What is required
From the line containing "The camera went 10" to the final line of the entries, copy each line exactly. Pictures stay out.
----
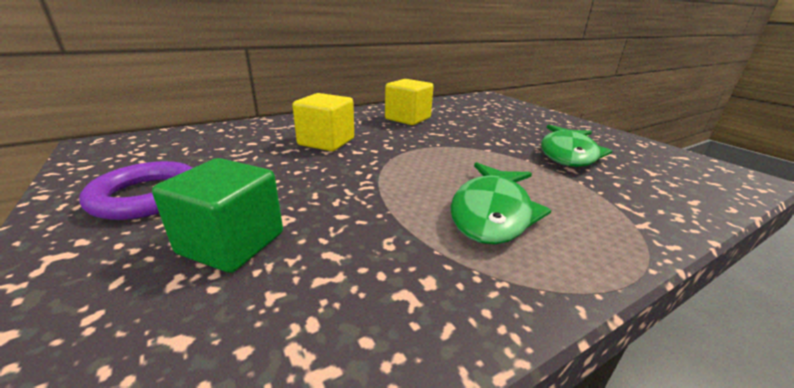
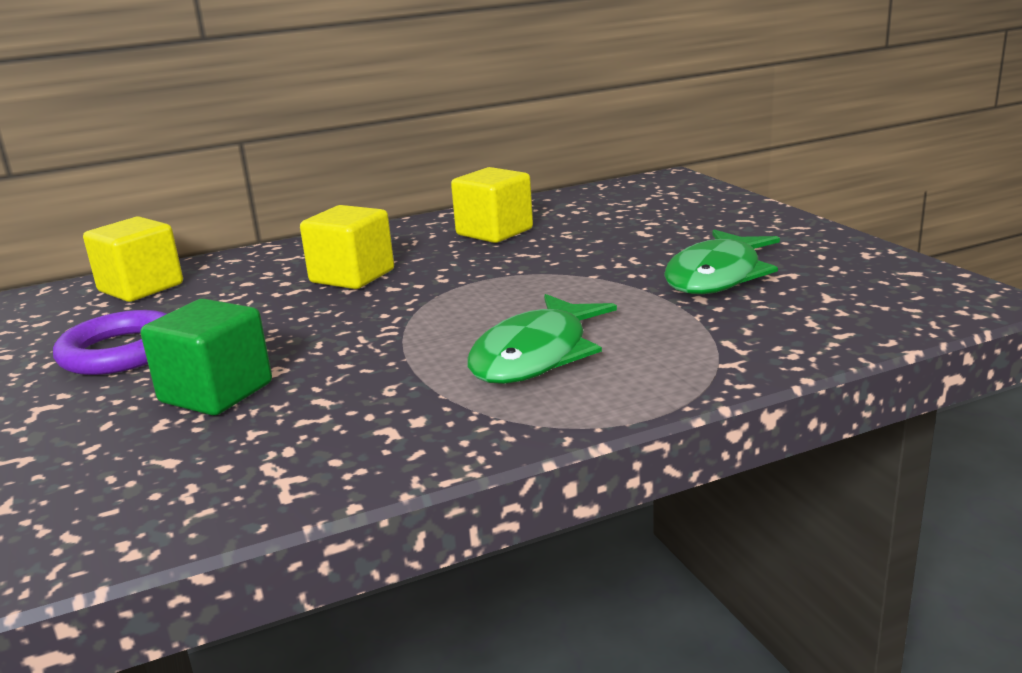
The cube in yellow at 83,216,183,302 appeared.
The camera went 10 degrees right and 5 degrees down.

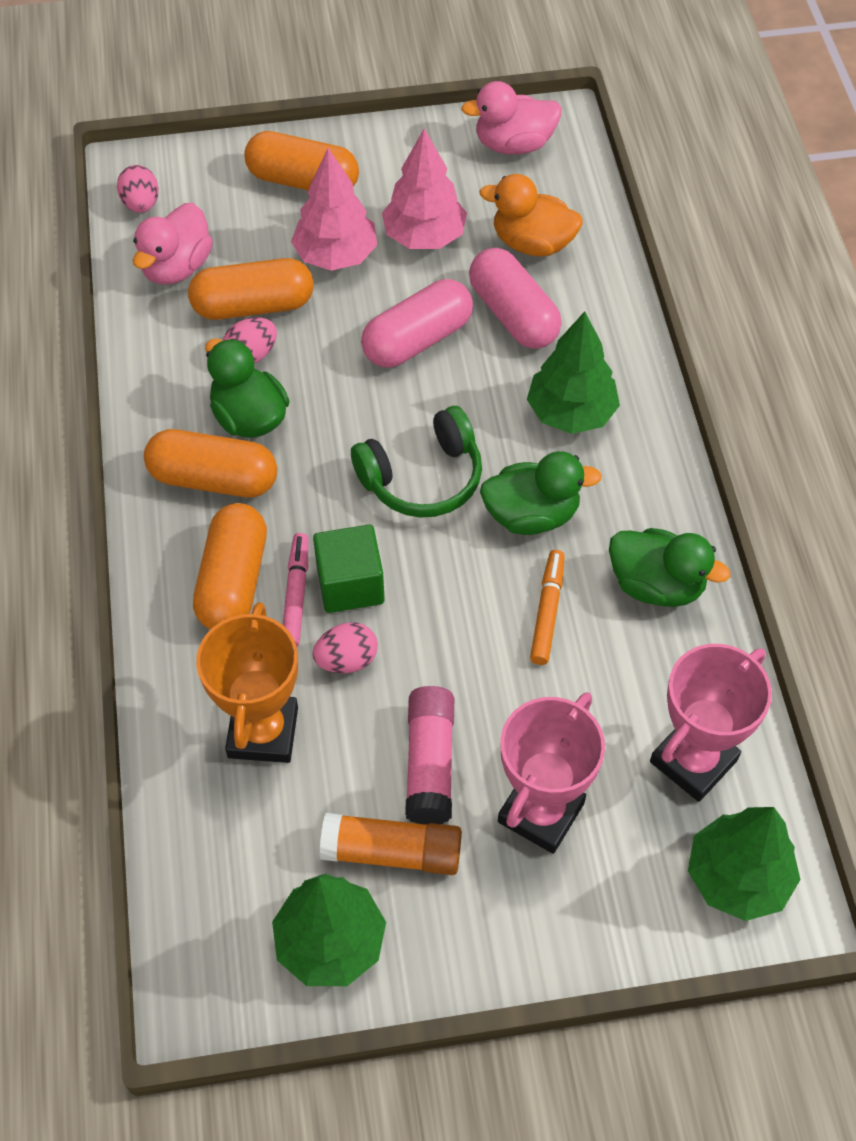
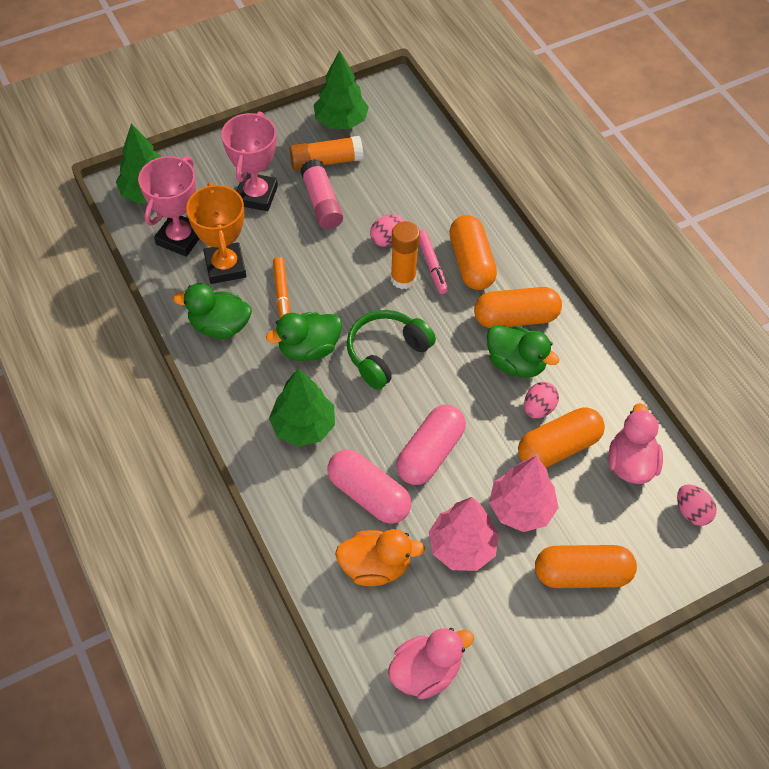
The trophy in orange moved from 196,602,298,763 to 186,183,246,284.
The cube in green at 313,525,385,613 was replaced by the glue stick in orange at 391,221,420,289.
The camera went 160 degrees right and 0 degrees up.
----
Answer to this task
The camera went 10 degrees right and 5 degrees down.

The trophy in orange moved from 196,602,298,763 to 186,183,246,284.
The cube in green at 313,525,385,613 was replaced by the glue stick in orange at 391,221,420,289.
The camera went 160 degrees right and 0 degrees up.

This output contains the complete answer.